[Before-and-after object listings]
-- Opening Marker --
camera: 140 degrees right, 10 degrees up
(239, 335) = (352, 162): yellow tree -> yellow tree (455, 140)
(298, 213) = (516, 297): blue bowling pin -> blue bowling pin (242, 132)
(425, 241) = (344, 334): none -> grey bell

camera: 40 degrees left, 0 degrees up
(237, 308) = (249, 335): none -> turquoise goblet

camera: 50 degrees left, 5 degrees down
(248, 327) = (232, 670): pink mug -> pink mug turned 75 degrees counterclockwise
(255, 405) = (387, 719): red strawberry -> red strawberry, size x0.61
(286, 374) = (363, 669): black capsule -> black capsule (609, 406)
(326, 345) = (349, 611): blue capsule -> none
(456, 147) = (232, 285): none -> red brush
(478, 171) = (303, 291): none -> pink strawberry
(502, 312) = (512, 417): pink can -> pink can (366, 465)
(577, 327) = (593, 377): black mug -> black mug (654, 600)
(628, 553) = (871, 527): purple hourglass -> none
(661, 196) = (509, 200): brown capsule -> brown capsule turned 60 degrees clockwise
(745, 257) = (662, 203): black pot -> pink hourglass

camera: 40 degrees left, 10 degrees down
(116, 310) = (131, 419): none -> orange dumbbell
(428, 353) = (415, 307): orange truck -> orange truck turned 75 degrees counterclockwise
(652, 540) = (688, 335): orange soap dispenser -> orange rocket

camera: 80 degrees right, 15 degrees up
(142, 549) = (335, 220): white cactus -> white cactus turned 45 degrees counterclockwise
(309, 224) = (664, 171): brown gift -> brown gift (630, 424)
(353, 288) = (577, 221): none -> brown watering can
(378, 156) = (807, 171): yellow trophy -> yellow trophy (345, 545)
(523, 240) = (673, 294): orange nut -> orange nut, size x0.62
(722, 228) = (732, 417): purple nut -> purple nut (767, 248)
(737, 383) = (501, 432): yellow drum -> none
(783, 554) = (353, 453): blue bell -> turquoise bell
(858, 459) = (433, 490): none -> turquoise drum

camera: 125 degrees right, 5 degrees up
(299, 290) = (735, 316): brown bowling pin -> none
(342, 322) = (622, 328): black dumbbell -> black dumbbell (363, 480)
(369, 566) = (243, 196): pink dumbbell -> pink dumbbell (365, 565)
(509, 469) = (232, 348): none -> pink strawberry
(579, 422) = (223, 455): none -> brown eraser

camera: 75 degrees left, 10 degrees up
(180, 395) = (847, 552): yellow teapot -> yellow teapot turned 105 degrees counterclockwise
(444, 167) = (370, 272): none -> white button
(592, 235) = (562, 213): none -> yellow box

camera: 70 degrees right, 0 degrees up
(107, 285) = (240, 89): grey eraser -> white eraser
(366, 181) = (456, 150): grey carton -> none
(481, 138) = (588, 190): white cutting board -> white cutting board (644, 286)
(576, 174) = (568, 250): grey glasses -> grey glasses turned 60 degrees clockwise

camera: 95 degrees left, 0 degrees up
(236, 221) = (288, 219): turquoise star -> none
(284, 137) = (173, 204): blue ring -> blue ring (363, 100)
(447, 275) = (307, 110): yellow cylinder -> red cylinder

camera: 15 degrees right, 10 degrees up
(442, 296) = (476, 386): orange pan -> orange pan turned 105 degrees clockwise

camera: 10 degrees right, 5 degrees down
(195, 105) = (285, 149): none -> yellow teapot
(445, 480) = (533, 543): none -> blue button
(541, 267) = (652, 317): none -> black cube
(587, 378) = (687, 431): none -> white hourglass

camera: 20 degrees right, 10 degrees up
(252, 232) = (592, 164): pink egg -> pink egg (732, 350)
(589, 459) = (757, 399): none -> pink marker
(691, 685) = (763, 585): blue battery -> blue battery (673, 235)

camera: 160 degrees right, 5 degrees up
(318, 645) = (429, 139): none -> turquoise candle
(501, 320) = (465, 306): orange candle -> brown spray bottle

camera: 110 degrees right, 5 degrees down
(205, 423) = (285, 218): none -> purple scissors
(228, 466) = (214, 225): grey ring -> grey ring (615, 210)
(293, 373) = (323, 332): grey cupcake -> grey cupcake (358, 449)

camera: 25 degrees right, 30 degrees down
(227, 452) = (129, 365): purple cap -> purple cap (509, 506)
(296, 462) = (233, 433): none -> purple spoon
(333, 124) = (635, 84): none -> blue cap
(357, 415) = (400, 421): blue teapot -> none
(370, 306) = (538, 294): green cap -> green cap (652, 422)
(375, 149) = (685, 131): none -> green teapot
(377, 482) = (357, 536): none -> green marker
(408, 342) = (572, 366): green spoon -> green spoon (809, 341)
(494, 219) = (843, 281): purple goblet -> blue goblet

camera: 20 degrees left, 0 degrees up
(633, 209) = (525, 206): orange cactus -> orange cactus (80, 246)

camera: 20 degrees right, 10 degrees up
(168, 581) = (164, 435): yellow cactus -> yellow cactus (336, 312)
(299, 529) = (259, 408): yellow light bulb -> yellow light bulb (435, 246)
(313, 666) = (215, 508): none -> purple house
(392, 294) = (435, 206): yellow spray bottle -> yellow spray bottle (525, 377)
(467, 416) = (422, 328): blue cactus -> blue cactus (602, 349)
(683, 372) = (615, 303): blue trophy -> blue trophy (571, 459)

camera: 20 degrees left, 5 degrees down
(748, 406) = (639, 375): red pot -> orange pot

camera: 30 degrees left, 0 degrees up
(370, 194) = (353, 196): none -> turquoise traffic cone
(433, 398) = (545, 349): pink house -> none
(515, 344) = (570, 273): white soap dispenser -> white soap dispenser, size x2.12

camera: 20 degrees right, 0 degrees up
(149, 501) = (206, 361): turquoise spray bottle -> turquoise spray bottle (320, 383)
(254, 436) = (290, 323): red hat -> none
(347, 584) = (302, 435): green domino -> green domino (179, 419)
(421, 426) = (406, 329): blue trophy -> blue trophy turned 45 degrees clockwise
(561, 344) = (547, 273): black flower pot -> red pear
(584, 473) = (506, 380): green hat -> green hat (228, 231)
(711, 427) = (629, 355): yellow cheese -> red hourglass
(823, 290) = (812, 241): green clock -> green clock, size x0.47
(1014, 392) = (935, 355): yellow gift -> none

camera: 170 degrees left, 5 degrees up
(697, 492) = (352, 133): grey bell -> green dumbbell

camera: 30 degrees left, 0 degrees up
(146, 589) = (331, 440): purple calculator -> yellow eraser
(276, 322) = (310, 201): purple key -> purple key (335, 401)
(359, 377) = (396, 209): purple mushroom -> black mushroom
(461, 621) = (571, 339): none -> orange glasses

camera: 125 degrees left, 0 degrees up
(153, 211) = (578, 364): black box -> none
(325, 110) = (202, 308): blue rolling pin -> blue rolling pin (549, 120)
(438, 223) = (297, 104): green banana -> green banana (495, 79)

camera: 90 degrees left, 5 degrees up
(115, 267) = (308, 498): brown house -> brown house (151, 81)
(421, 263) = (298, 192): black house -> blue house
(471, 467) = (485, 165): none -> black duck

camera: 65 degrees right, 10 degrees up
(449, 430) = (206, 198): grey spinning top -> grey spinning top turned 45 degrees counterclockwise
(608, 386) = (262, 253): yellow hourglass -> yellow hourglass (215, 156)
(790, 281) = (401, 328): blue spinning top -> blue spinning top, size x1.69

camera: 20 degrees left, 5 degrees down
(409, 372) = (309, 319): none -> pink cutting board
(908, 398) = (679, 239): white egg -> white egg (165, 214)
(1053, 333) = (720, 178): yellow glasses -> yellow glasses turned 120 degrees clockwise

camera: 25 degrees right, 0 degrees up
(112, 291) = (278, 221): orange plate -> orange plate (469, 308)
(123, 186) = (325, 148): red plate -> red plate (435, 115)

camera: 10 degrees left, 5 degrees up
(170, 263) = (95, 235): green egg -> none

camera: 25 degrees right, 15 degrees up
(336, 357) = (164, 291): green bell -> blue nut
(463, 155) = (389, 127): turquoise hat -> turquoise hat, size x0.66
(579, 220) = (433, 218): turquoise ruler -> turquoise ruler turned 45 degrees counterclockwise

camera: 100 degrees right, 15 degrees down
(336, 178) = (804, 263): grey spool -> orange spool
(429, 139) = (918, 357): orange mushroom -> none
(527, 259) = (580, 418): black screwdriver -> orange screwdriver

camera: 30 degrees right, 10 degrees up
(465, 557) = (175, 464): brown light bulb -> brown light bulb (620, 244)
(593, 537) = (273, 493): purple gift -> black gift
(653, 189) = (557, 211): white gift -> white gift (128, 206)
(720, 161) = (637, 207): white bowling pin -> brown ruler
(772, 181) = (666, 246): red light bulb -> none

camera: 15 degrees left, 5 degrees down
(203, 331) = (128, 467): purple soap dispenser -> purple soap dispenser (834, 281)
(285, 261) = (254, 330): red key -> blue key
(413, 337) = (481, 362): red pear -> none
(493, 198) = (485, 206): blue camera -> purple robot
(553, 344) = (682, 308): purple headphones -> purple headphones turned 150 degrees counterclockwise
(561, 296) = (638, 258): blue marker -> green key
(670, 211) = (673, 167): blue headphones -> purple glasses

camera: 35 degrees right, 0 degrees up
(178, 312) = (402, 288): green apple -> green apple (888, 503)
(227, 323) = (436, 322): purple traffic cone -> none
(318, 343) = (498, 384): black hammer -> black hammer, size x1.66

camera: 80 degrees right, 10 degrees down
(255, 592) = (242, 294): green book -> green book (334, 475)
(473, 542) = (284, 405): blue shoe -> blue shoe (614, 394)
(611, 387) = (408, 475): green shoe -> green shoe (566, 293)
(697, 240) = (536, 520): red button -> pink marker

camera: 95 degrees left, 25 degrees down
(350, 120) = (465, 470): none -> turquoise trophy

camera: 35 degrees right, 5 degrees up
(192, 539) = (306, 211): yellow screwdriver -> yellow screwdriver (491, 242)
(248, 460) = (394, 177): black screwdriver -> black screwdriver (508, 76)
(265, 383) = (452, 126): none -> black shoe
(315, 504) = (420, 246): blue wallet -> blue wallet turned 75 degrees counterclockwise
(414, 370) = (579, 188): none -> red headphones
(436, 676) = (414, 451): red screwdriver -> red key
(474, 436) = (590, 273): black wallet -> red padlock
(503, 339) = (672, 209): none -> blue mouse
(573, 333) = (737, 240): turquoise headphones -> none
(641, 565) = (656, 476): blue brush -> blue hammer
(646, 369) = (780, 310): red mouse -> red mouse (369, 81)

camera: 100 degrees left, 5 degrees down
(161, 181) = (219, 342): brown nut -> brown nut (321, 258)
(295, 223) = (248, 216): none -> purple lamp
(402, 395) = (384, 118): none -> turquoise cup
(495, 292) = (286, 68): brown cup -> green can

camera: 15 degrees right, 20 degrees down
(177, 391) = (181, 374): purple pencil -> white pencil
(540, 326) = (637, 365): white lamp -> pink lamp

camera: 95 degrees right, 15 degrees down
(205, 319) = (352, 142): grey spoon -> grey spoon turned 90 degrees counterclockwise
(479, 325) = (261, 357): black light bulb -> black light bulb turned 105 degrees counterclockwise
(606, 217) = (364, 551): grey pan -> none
-- Closing Marker --
* _Work to complete_
Copy out only the lines above from the one with "(336, 178) = (804, 263): grey" to the one with "(285, 261) = (254, 330): red key -> blue key", inclusive, exactly as they stand.

* _Task result_
(336, 178) = (804, 263): grey spool -> orange spool
(429, 139) = (918, 357): orange mushroom -> none
(527, 259) = (580, 418): black screwdriver -> orange screwdriver

camera: 30 degrees right, 10 degrees up
(465, 557) = (175, 464): brown light bulb -> brown light bulb (620, 244)
(593, 537) = (273, 493): purple gift -> black gift
(653, 189) = (557, 211): white gift -> white gift (128, 206)
(720, 161) = (637, 207): white bowling pin -> brown ruler
(772, 181) = (666, 246): red light bulb -> none

camera: 15 degrees left, 5 degrees down
(203, 331) = (128, 467): purple soap dispenser -> purple soap dispenser (834, 281)
(285, 261) = (254, 330): red key -> blue key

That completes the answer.